| DIRECTIONS |
Within the listing below, the lines containing "MATRIX" are to be counted. Give the number only.

★ ★ ★ ★

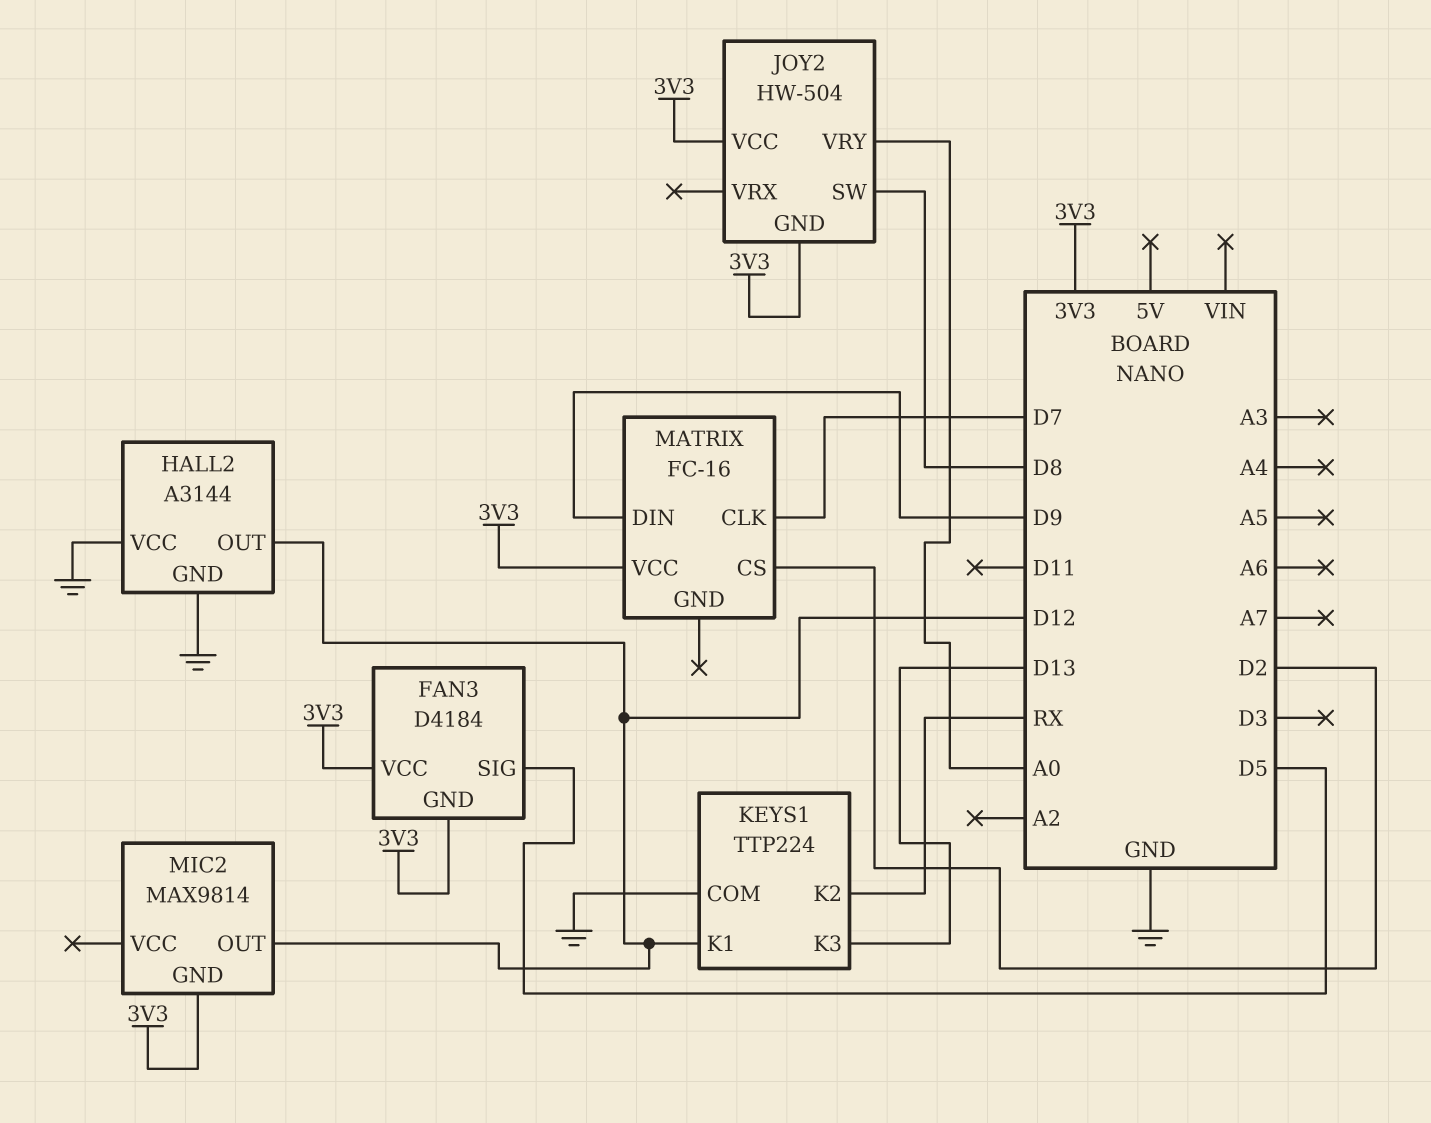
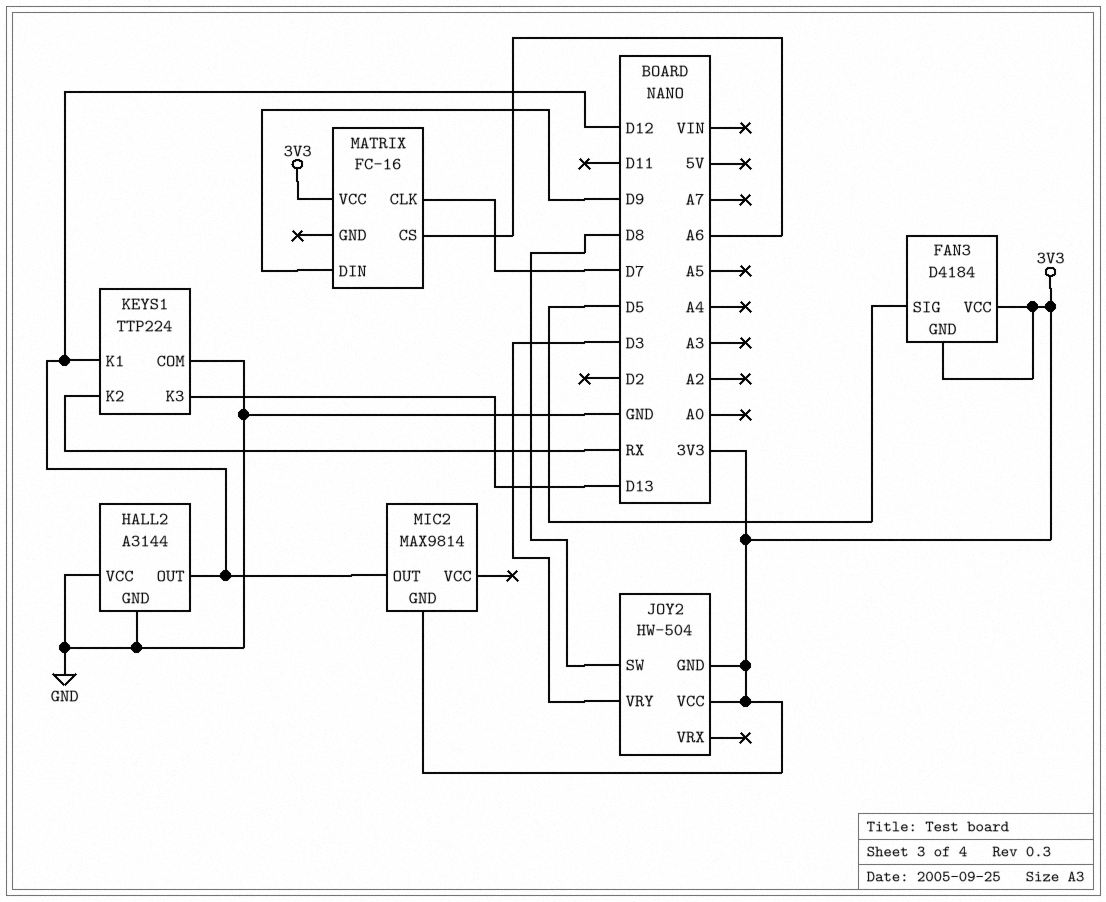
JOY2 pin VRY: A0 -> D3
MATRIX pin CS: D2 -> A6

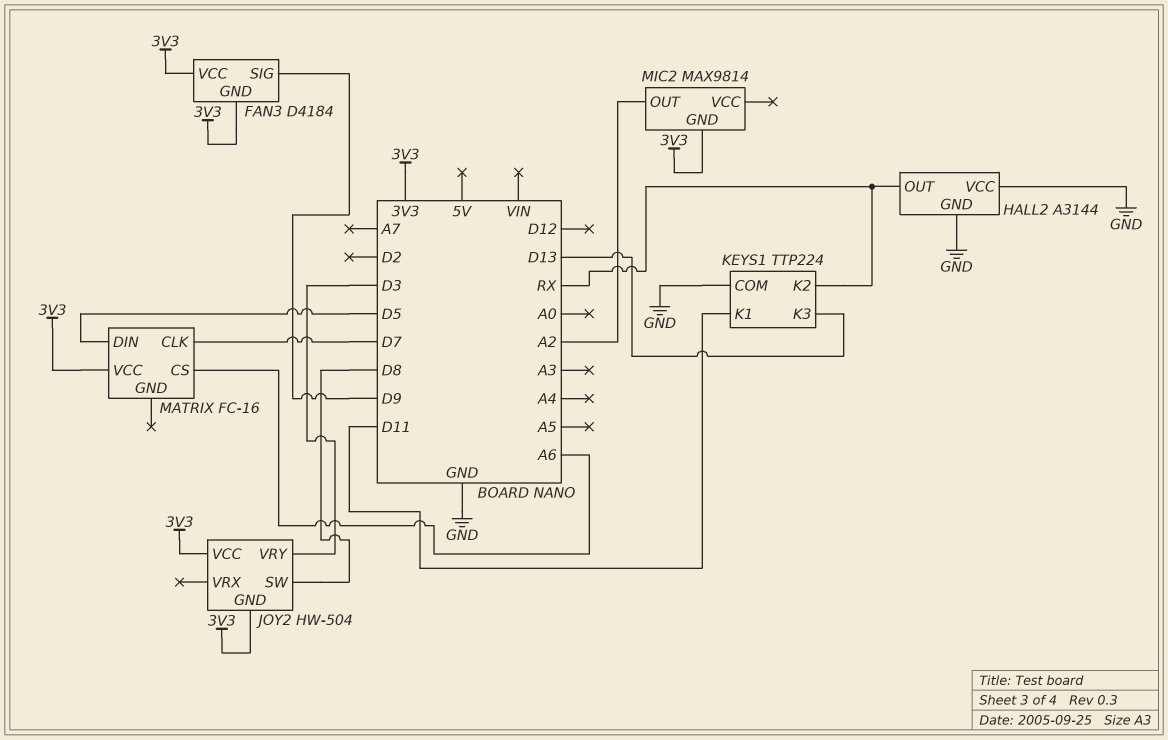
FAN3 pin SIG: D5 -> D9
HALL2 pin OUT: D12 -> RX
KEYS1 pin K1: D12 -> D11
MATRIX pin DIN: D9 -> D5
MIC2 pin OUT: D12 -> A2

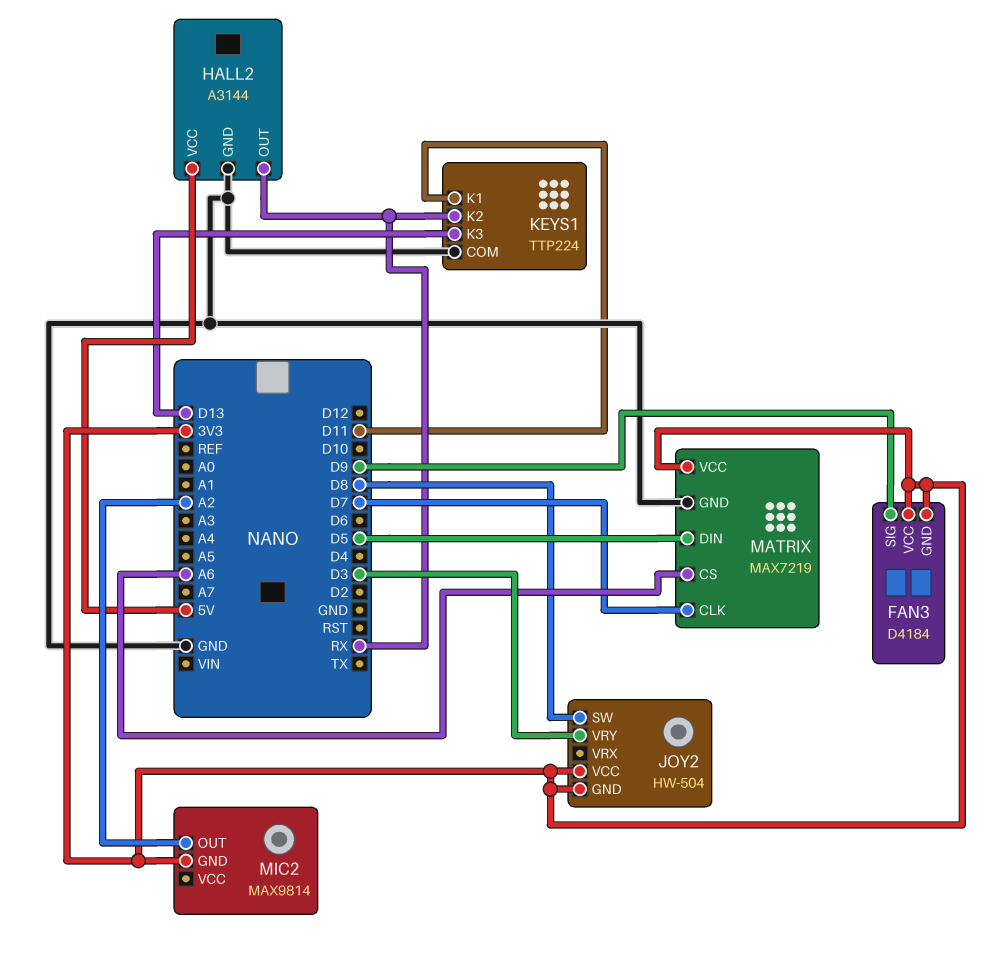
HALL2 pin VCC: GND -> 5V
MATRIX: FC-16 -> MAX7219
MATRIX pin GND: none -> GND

★ ★ ★ ★

| TASK SOLUTION |
4